WHAT TO DO: Your response should give back each record exactly, word for word.

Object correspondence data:
++++++

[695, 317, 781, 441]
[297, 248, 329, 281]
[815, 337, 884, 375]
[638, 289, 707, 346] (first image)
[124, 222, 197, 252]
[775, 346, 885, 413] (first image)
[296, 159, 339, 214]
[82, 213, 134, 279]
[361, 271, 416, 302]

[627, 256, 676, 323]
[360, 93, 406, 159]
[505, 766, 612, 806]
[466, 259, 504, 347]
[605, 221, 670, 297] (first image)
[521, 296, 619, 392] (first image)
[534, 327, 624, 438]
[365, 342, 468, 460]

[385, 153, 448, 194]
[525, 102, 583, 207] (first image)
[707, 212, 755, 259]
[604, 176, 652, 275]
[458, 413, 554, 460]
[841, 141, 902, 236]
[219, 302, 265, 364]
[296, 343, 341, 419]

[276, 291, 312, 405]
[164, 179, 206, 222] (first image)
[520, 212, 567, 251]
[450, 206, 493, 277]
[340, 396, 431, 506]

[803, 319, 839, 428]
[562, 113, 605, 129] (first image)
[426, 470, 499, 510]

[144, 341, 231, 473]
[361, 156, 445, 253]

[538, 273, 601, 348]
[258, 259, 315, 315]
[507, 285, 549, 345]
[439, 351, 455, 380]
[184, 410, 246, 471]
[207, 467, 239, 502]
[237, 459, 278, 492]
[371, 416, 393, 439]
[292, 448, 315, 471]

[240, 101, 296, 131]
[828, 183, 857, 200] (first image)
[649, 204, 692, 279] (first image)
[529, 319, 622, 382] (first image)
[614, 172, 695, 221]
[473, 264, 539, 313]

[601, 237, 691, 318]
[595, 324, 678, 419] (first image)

++++++

EXERCISE ANSWER:
[695, 317, 781, 441]
[297, 248, 329, 281]
[815, 337, 884, 375]
[638, 289, 707, 346] (first image)
[124, 222, 197, 252]
[775, 346, 885, 413] (first image)
[296, 159, 339, 214]
[82, 213, 134, 279]
[361, 271, 416, 302]

[627, 256, 676, 323]
[360, 93, 406, 159]
[505, 766, 612, 806]
[466, 259, 504, 347]
[605, 221, 670, 297] (first image)
[521, 296, 619, 392] (first image)
[534, 327, 624, 438]
[365, 342, 468, 460]

[385, 153, 448, 194]
[525, 102, 583, 207] (first image)
[707, 212, 755, 259]
[604, 176, 652, 275]
[458, 413, 554, 460]
[841, 141, 902, 236]
[219, 302, 265, 364]
[296, 343, 341, 419]

[276, 291, 312, 405]
[164, 179, 206, 222] (first image)
[520, 212, 567, 251]
[450, 206, 493, 277]
[340, 396, 431, 506]

[803, 319, 839, 428]
[562, 113, 605, 129] (first image)
[426, 470, 499, 510]

[144, 341, 231, 473]
[361, 156, 445, 253]

[538, 273, 601, 348]
[258, 259, 315, 315]
[507, 285, 549, 345]
[439, 351, 455, 380]
[184, 410, 246, 471]
[207, 467, 239, 502]
[237, 459, 278, 492]
[371, 416, 393, 439]
[292, 448, 315, 471]

[240, 101, 296, 131]
[828, 183, 857, 200] (first image)
[649, 204, 692, 279] (first image)
[529, 319, 622, 382] (first image)
[614, 172, 695, 221]
[473, 264, 539, 313]

[601, 237, 691, 318]
[595, 324, 678, 419] (first image)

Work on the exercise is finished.